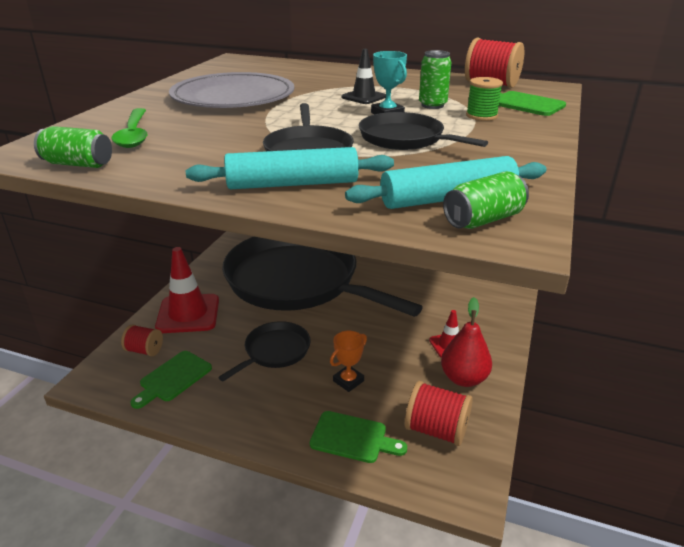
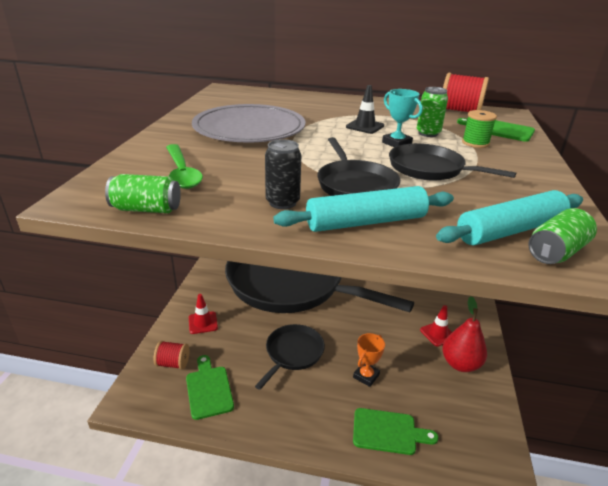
camera: 10 degrees left, 0 degrees up
(173, 378) = (209, 389): green cutting board -> green cutting board turned 135 degrees clockwise
(188, 314) = (203, 323): red traffic cone -> red traffic cone, size x0.53
(218, 164) = (282, 202): none -> black can
(436, 430) = (455, 415): red spool -> none

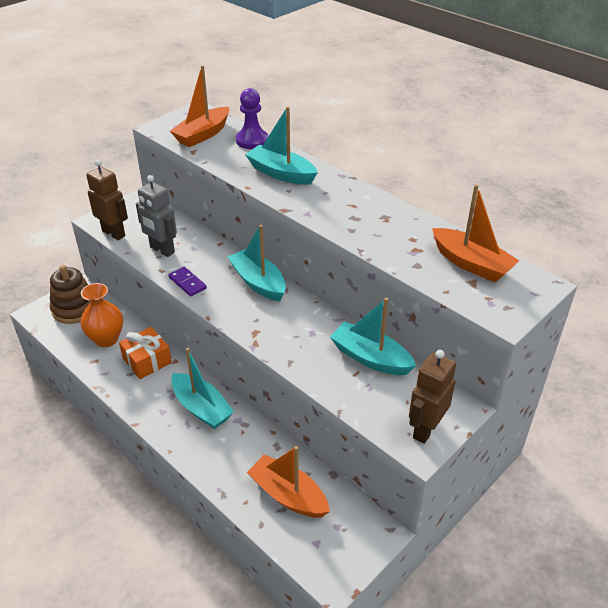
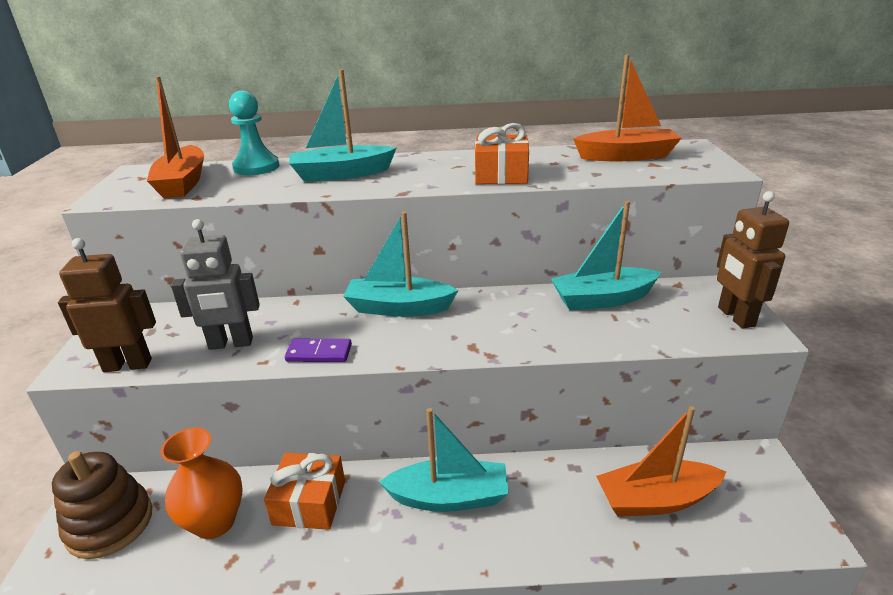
camera: 45 degrees left, 10 degrees down
(252, 140) = (256, 167): purple pawn -> turquoise pawn
(360, 229) = (501, 175): none -> orange gift

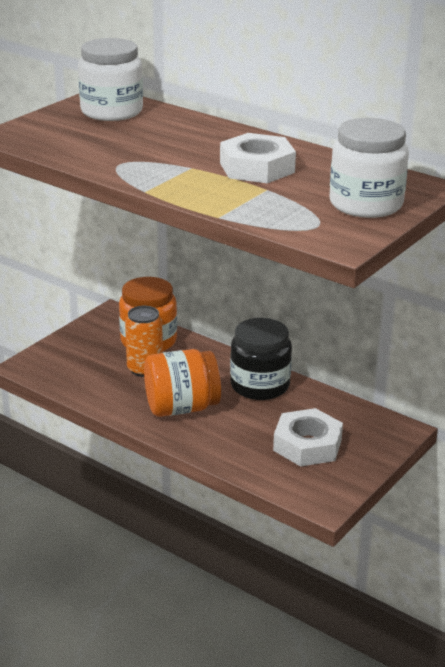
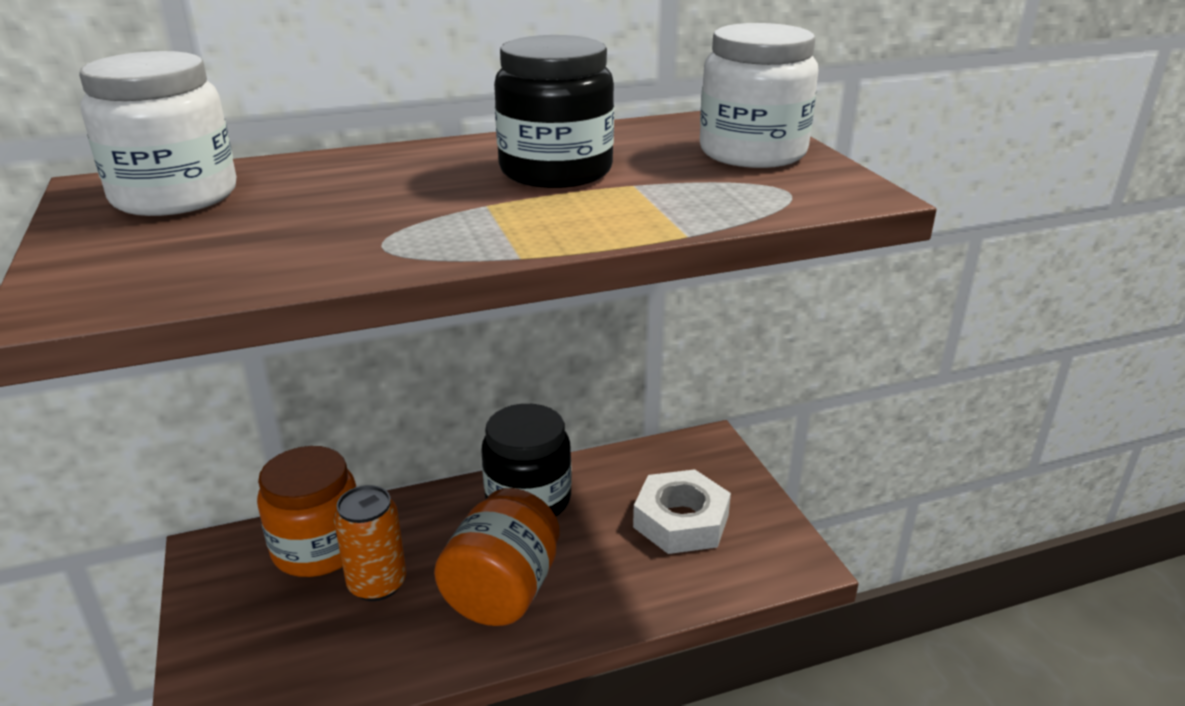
camera: 55 degrees left, 0 degrees up
(257, 168) = (556, 171): white nut -> black jar

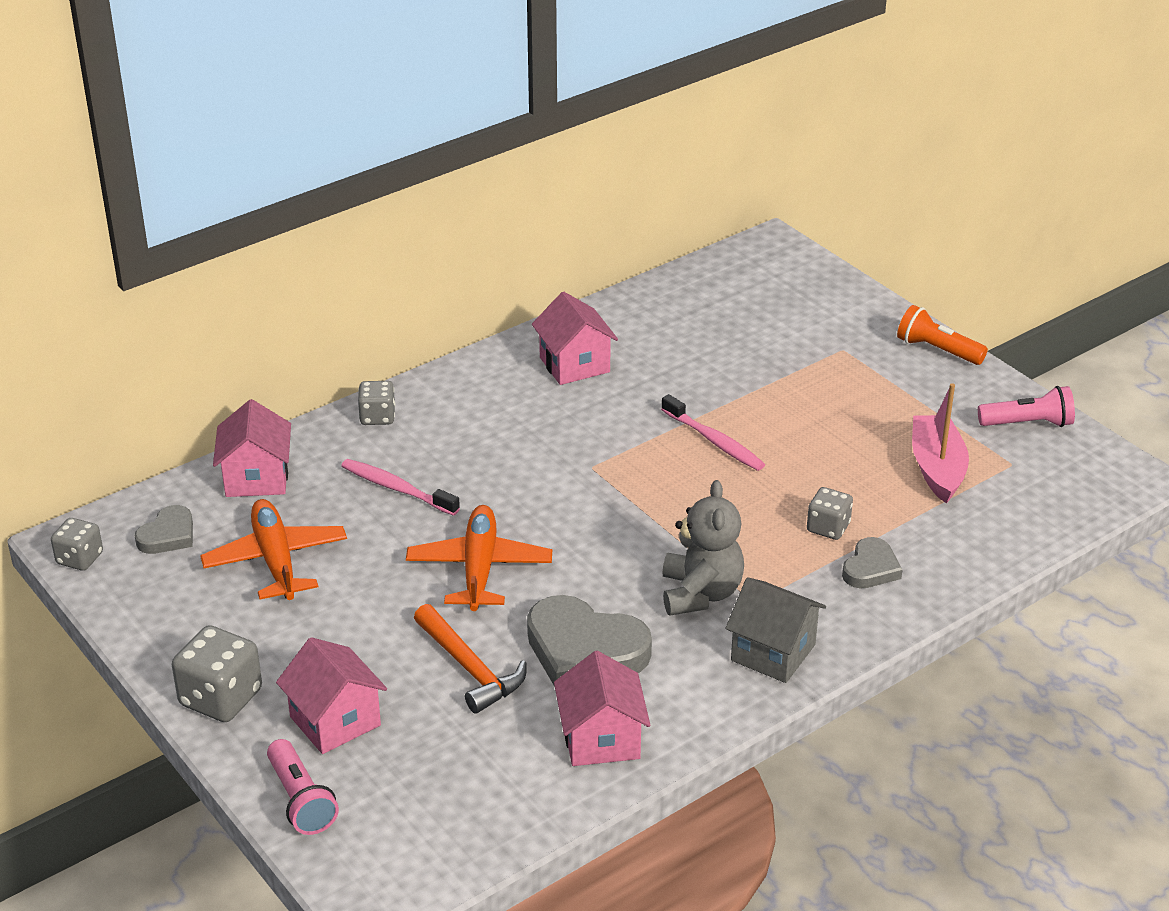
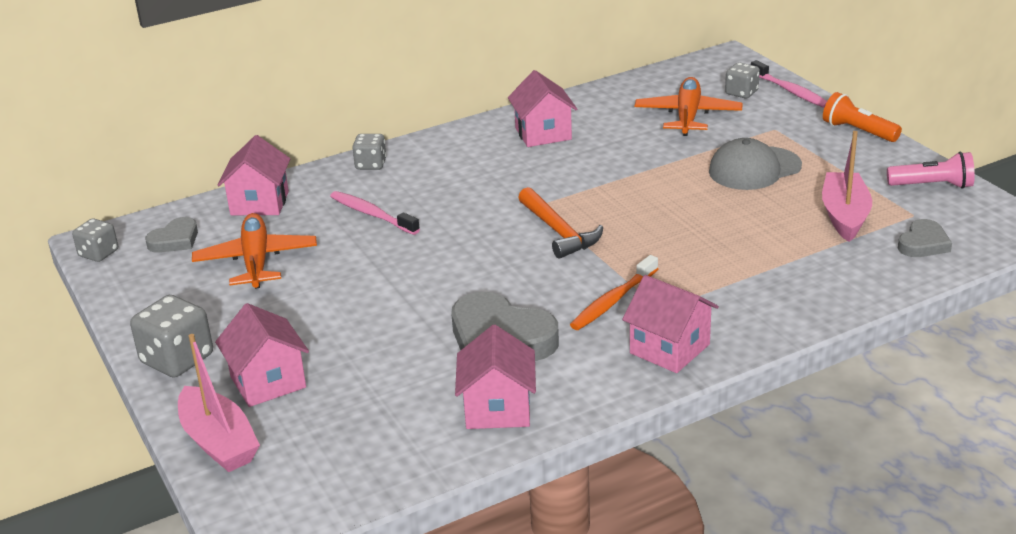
camera: 10 degrees right, 5 degrees down
(301, 800) = (219, 442): pink flashlight -> pink boat
(470, 668) = (396, 348): orange hammer -> orange hammer (558, 232)
(479, 568) = (425, 273): orange plane -> orange plane (687, 116)
(700, 593) = (613, 300): grey teddy bear -> orange toothbrush
(714, 441) = (649, 189): pink toothbrush -> pink toothbrush (790, 91)
(773, 652) = (669, 349): grey house -> pink house
(828, 407) = (754, 169): none -> grey cap
(828, 527) = (738, 256): grey dice -> grey dice (741, 93)
(870, 568) = (771, 288): grey heart -> grey heart (923, 243)

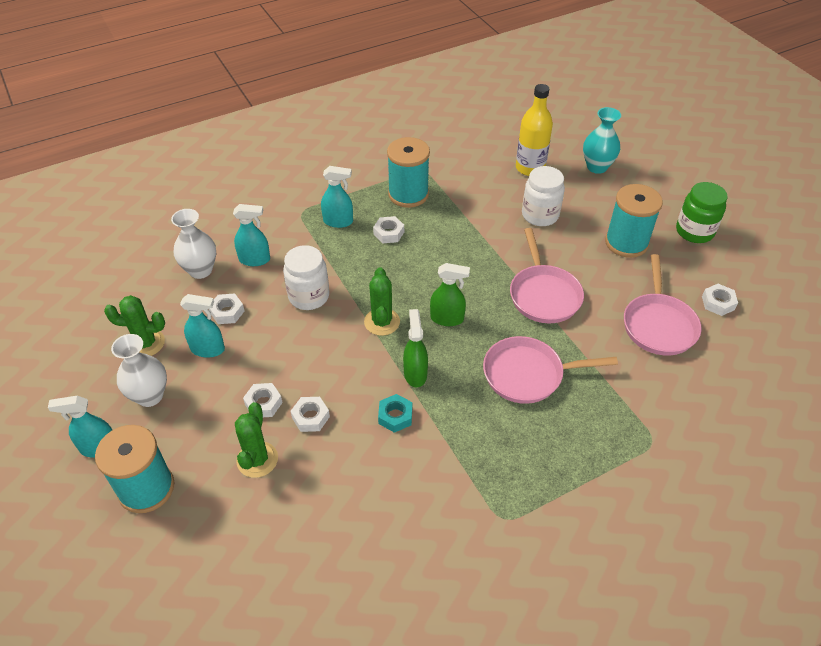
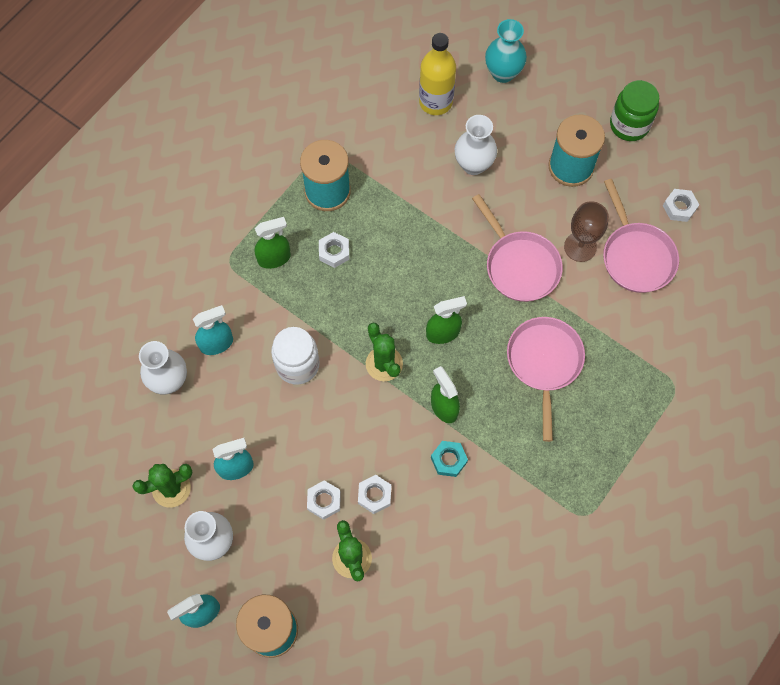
camera: 25 degrees left, 20 degrees up
(227, 312) = (228, 418): white nut -> none
(338, 221) = (274, 258): turquoise spray bottle -> green spray bottle
(528, 374) = (544, 363): pink pan -> pink pan turned 120 degrees clockwise
(540, 215) = (473, 164): white jar -> white vase
(607, 300) = (580, 247): none -> brown goblet

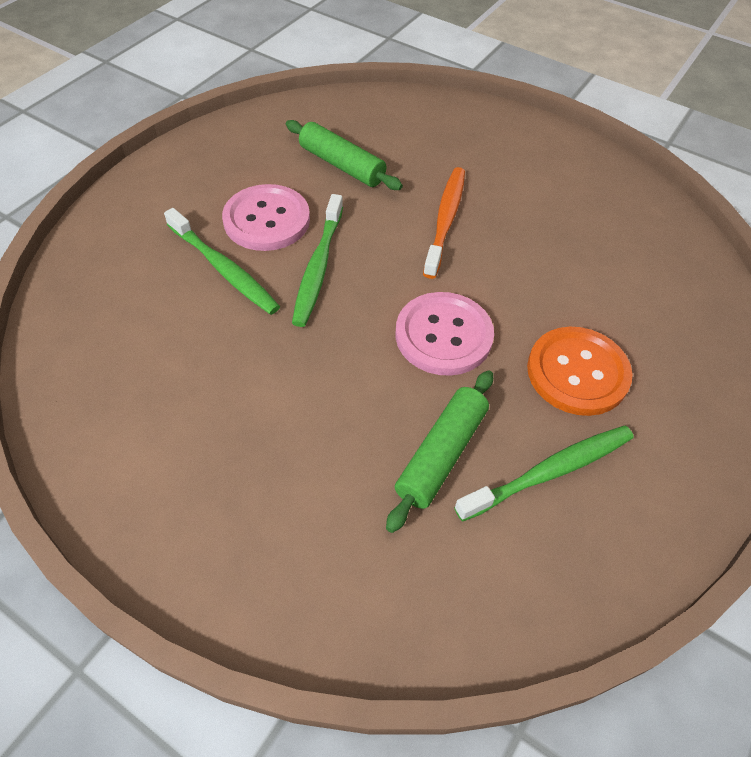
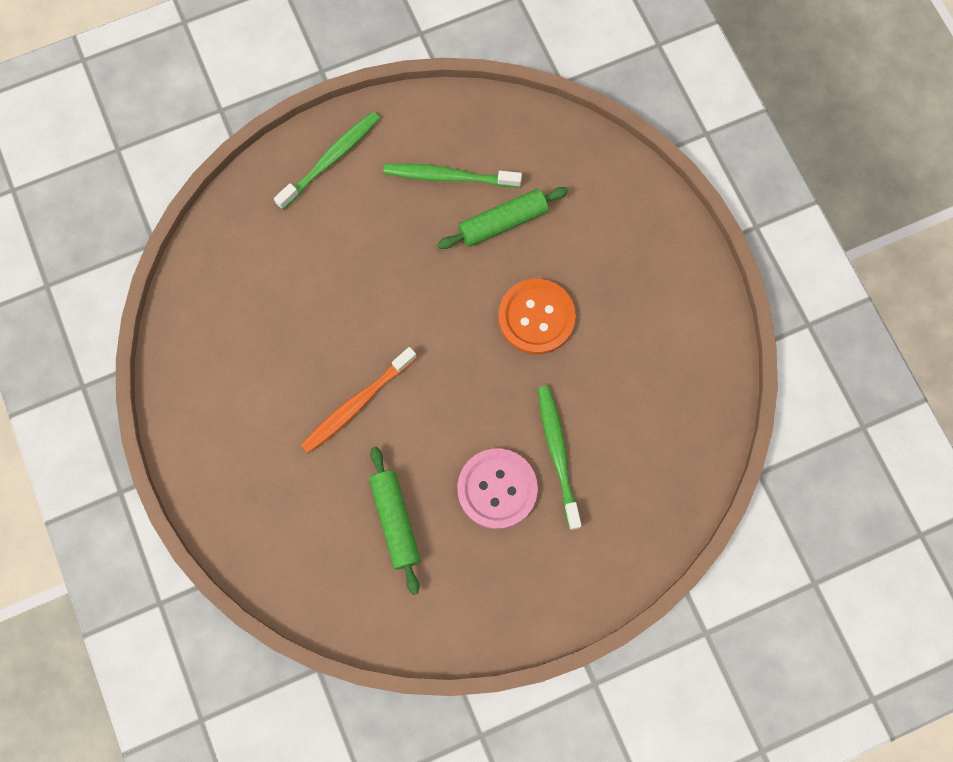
camera: 145 degrees left, 20 degrees up
(318, 267) = (486, 414): green toothbrush -> green toothbrush (331, 159)
(443, 335) = (439, 301): pink button -> none
(577, 372) = (375, 224): orange button -> orange button (536, 317)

-------

What this task involves: Would you repeat the complete listing exactly, excluding each picture it holds?

Your solution:
camera: 10 degrees left, 0 degrees up
(173, 378) = (209, 389): green cutting board -> green cutting board turned 135 degrees clockwise
(188, 314) = (203, 323): red traffic cone -> red traffic cone, size x0.53
(218, 164) = (282, 202): none -> black can
(436, 430) = (455, 415): red spool -> none

camera: 45 degrees left, 10 degrees down
(252, 140) = (256, 167): purple pawn -> turquoise pawn
(360, 229) = (501, 175): none -> orange gift

camera: 55 degrees left, 0 degrees up
(257, 168) = (556, 171): white nut -> black jar

camera: 10 degrees right, 5 degrees down
(301, 800) = (219, 442): pink flashlight -> pink boat
(470, 668) = (396, 348): orange hammer -> orange hammer (558, 232)
(479, 568) = (425, 273): orange plane -> orange plane (687, 116)
(700, 593) = (613, 300): grey teddy bear -> orange toothbrush
(714, 441) = (649, 189): pink toothbrush -> pink toothbrush (790, 91)
(773, 652) = (669, 349): grey house -> pink house
(828, 407) = (754, 169): none -> grey cap
(828, 527) = (738, 256): grey dice -> grey dice (741, 93)
(870, 568) = (771, 288): grey heart -> grey heart (923, 243)

camera: 25 degrees left, 20 degrees up
(227, 312) = (228, 418): white nut -> none
(338, 221) = (274, 258): turquoise spray bottle -> green spray bottle
(528, 374) = (544, 363): pink pan -> pink pan turned 120 degrees clockwise
(540, 215) = (473, 164): white jar -> white vase
(607, 300) = (580, 247): none -> brown goblet

camera: 145 degrees left, 20 degrees up
(318, 267) = (486, 414): green toothbrush -> green toothbrush (331, 159)
(443, 335) = (439, 301): pink button -> none
(577, 372) = (375, 224): orange button -> orange button (536, 317)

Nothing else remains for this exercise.